[Start of DATA ENTRIES]
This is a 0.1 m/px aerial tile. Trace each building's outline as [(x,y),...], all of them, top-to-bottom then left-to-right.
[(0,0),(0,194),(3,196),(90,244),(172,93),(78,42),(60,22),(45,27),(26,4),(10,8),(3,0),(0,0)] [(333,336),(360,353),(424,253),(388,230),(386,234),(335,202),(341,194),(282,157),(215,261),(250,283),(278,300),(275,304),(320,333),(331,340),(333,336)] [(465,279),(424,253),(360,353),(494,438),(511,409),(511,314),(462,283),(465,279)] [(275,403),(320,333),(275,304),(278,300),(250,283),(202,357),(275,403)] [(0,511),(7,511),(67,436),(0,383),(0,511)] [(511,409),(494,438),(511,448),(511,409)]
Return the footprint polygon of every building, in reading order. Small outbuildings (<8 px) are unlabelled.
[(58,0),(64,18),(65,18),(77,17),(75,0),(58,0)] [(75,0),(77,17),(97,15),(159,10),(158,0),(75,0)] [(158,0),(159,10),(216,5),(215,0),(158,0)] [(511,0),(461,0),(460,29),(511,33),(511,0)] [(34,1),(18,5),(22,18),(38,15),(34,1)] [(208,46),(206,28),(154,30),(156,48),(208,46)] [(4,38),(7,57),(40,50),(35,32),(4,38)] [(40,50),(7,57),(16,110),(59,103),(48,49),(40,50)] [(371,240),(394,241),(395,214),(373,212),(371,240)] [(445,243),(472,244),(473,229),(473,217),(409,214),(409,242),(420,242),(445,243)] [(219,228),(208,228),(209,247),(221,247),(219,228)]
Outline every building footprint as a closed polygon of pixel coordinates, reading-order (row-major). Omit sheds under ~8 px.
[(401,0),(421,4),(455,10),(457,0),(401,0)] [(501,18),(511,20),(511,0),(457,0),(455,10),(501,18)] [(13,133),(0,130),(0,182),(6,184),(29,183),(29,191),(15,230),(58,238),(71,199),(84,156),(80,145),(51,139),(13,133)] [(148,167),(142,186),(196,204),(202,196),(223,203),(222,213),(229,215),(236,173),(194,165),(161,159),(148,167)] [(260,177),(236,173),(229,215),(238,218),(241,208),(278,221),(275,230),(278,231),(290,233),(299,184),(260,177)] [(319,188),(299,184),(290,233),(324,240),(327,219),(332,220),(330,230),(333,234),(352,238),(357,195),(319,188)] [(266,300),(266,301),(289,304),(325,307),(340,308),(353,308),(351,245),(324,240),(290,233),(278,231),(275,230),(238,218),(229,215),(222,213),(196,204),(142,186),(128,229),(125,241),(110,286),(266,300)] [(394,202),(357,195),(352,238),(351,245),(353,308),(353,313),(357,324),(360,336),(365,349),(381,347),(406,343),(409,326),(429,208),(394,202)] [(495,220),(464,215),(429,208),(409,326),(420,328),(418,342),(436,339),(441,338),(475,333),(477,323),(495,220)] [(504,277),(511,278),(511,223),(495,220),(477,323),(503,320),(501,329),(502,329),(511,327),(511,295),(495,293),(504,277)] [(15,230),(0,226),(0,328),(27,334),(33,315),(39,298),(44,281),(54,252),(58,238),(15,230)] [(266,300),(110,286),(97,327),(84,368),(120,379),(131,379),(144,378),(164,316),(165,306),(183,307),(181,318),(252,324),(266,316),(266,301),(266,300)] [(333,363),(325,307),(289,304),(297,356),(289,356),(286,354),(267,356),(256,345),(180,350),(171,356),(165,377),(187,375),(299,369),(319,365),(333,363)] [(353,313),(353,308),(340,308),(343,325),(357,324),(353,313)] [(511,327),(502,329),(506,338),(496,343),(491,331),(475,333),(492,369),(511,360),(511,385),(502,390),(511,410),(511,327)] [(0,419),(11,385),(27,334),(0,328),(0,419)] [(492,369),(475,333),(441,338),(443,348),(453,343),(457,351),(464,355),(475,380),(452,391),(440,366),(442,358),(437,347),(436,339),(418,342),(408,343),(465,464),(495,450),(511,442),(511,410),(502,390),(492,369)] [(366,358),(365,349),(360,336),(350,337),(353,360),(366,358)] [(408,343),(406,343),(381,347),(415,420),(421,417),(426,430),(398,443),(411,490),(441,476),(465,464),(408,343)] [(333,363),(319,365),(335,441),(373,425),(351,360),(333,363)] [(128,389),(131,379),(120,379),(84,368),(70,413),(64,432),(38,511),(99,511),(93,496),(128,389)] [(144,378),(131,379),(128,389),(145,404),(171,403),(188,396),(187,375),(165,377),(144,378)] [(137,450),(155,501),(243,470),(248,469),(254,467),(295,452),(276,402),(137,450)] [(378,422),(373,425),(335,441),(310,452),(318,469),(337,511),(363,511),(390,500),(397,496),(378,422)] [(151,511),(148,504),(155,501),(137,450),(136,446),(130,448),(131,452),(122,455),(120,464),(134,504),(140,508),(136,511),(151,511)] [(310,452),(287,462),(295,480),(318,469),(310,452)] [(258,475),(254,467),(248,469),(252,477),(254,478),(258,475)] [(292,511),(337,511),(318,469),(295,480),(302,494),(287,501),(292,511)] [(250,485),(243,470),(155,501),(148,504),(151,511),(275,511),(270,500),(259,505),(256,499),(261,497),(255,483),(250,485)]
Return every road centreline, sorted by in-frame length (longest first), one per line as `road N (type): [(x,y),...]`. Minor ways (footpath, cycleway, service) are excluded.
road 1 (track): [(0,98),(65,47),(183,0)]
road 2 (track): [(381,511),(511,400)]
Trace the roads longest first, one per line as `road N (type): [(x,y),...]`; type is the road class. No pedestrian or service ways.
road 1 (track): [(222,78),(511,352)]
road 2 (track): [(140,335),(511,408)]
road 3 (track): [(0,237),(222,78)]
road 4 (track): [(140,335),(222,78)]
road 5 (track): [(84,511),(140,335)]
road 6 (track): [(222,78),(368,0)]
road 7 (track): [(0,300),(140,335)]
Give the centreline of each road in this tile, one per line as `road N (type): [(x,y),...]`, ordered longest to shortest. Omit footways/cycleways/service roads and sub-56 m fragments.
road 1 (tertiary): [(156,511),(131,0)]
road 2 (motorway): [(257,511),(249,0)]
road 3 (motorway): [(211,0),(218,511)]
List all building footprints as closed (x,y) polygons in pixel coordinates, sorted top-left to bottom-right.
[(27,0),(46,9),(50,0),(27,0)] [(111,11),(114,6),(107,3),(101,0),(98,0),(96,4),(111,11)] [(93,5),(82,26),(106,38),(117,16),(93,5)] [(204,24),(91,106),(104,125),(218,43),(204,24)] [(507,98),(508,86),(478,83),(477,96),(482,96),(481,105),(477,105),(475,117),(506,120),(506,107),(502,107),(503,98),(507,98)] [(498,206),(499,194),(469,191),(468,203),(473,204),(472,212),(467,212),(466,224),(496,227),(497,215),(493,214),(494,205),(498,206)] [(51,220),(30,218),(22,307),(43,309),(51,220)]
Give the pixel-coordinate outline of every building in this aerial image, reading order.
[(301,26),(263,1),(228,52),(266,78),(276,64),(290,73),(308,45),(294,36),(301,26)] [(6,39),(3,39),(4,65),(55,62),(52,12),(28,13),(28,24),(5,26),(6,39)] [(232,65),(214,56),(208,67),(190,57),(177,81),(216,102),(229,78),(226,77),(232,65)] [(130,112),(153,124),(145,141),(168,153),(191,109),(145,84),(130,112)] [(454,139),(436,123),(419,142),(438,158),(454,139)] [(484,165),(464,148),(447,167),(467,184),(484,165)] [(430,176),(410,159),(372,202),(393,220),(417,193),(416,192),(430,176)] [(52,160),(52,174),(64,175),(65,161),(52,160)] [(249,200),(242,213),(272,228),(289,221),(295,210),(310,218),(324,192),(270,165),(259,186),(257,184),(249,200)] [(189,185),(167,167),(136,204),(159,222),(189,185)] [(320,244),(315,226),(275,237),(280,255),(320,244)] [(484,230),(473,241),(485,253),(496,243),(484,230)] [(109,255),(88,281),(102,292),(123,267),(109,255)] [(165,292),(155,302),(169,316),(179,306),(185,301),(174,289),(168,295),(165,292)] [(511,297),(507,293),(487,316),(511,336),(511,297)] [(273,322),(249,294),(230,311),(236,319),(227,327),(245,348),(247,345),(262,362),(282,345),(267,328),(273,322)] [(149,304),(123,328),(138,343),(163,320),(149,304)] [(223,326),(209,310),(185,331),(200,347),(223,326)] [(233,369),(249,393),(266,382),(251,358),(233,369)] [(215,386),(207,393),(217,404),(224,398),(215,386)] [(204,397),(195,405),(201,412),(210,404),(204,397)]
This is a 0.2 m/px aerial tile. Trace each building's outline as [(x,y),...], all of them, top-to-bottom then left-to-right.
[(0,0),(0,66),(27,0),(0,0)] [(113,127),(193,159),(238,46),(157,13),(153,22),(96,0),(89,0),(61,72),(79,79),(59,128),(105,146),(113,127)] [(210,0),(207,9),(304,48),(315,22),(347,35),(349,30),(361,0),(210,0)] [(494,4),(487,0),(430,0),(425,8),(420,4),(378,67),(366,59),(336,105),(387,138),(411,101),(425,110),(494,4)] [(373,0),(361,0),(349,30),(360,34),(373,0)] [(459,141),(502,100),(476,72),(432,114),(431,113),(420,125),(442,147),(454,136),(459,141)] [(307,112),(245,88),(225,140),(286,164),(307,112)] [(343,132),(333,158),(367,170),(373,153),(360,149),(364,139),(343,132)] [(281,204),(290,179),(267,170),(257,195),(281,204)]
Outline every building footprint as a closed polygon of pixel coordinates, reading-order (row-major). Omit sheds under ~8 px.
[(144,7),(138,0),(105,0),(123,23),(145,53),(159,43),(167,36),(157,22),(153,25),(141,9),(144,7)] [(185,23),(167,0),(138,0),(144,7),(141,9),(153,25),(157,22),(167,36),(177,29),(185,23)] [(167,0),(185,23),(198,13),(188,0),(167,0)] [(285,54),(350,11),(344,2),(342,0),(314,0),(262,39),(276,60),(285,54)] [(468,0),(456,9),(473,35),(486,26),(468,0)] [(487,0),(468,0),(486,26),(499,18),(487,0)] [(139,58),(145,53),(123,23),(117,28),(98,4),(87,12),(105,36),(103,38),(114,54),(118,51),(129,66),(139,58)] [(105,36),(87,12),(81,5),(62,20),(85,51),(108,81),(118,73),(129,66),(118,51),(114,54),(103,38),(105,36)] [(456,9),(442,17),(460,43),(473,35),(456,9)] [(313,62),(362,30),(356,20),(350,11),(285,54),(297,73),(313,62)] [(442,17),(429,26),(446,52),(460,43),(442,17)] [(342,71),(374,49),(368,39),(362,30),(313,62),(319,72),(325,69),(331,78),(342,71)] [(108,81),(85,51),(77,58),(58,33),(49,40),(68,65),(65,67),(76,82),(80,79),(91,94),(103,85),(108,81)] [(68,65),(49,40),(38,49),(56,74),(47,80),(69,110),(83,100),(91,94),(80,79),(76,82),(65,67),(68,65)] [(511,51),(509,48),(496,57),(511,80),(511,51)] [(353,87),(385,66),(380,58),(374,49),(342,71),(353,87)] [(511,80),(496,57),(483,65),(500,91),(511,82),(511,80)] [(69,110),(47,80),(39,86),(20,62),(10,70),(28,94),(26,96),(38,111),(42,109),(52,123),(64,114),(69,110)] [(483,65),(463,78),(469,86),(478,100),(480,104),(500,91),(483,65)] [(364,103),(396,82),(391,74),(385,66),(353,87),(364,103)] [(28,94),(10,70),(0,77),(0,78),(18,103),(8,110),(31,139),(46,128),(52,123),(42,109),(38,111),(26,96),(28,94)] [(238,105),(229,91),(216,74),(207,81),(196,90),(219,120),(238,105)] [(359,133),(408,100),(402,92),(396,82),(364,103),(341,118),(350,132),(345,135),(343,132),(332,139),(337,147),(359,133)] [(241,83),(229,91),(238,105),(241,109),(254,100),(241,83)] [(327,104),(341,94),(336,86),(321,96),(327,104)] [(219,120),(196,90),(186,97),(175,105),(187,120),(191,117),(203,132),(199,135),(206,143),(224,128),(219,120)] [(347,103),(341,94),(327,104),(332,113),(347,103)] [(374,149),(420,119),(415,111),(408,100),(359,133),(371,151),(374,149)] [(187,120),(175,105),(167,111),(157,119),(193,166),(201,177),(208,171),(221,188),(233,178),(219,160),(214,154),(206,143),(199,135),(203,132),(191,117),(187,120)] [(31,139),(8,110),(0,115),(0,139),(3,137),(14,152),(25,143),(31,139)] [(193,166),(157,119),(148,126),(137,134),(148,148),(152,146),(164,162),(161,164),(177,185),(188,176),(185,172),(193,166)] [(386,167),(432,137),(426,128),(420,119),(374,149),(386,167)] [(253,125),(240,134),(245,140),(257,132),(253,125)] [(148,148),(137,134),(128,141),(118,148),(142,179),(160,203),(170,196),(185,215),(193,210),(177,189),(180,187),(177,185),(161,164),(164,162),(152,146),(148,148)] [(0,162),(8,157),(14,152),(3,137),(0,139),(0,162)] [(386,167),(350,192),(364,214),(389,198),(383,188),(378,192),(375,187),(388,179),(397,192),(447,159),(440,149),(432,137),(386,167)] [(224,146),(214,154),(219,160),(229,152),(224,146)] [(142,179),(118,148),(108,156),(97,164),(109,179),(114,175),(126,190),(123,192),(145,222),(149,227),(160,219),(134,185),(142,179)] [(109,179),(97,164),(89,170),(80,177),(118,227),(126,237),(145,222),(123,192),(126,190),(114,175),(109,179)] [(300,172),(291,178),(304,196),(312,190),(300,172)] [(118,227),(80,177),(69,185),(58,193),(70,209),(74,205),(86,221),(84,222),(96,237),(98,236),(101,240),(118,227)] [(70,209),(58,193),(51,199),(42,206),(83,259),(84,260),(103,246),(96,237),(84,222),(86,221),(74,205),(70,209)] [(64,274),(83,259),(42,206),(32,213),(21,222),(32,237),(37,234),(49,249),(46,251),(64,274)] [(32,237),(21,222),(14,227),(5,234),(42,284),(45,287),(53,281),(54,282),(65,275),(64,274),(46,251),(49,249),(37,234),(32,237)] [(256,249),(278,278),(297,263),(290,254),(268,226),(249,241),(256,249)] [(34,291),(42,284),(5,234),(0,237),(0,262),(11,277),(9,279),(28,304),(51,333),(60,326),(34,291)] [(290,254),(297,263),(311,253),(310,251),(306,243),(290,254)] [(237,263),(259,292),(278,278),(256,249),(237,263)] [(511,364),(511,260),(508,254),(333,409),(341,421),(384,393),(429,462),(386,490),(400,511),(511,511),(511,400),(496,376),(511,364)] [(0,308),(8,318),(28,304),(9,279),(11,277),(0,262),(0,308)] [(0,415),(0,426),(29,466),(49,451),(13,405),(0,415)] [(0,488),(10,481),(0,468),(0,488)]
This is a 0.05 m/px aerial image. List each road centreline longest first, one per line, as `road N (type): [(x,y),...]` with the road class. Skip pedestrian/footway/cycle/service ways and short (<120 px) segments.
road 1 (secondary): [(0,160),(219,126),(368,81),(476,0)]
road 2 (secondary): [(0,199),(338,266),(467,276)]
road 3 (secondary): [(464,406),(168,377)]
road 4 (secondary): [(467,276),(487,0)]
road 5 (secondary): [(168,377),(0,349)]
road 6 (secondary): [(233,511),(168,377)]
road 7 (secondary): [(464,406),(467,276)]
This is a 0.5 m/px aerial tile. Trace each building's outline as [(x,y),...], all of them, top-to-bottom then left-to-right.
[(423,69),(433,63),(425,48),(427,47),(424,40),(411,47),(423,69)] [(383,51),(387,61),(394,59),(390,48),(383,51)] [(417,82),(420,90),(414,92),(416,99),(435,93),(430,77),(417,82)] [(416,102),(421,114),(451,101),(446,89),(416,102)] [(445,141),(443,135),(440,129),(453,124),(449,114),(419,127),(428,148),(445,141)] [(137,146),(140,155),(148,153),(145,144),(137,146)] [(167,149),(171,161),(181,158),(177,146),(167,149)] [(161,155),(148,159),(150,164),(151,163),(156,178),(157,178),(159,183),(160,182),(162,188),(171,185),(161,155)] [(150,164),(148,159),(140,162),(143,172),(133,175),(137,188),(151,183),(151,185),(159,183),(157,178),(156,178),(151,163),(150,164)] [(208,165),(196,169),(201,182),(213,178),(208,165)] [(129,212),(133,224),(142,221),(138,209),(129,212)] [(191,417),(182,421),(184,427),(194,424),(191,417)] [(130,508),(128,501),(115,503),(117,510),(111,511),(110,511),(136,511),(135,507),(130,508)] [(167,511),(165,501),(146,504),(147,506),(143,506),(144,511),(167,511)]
[End of DATA ENTRIES]
Pull out every line of the records above that contains the word "List" and copy each one in full.

### ANSWER TO THE TASK
List all building footprints as closed (x,y) polygons in pixel coordinates, sorted top-left to bottom-right.
This is a 0.05 m/px aerial image. List each road centreline longest first, one per line, as `road N (type): [(x,y),...]` with the road class. Skip pedestrian/footway/cycle/service ways and short (<120 px) segments.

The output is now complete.